§ Instructions to follow:
When you reach the line containing "(286, 273) = (342, 200): none -> red robot" in the entries below, begin reproducing lines exactly, and stop once the line containing "(342, 377) = (491, 135): blue" is done.

Segment Start: Records provided

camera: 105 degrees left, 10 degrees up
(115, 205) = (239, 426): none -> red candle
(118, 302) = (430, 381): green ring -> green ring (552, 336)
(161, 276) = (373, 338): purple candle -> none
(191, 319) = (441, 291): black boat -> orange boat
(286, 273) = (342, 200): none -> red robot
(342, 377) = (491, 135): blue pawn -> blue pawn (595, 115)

Segment End: Records provided
Segment Start: Records provided

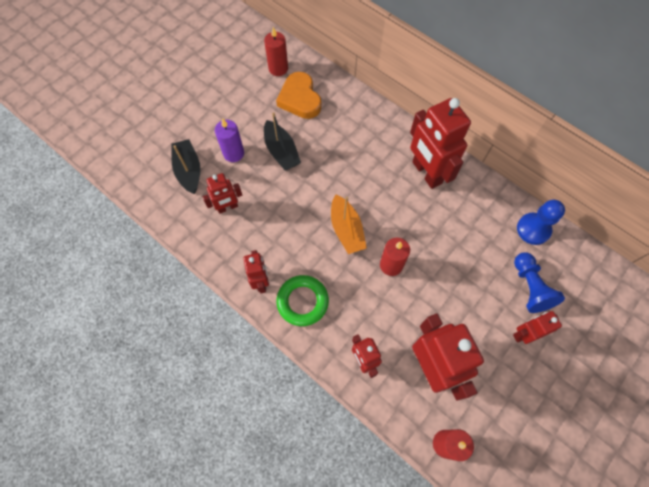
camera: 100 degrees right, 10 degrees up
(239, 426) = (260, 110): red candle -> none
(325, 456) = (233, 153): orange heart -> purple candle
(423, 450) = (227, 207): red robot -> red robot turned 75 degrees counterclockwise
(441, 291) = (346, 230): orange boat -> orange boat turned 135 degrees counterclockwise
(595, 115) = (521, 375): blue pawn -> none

Segment End: Records provided

§ Task result:
(286, 273) = (342, 200): none -> red robot
(342, 377) = (491, 135): blue pawn -> blue pawn (595, 115)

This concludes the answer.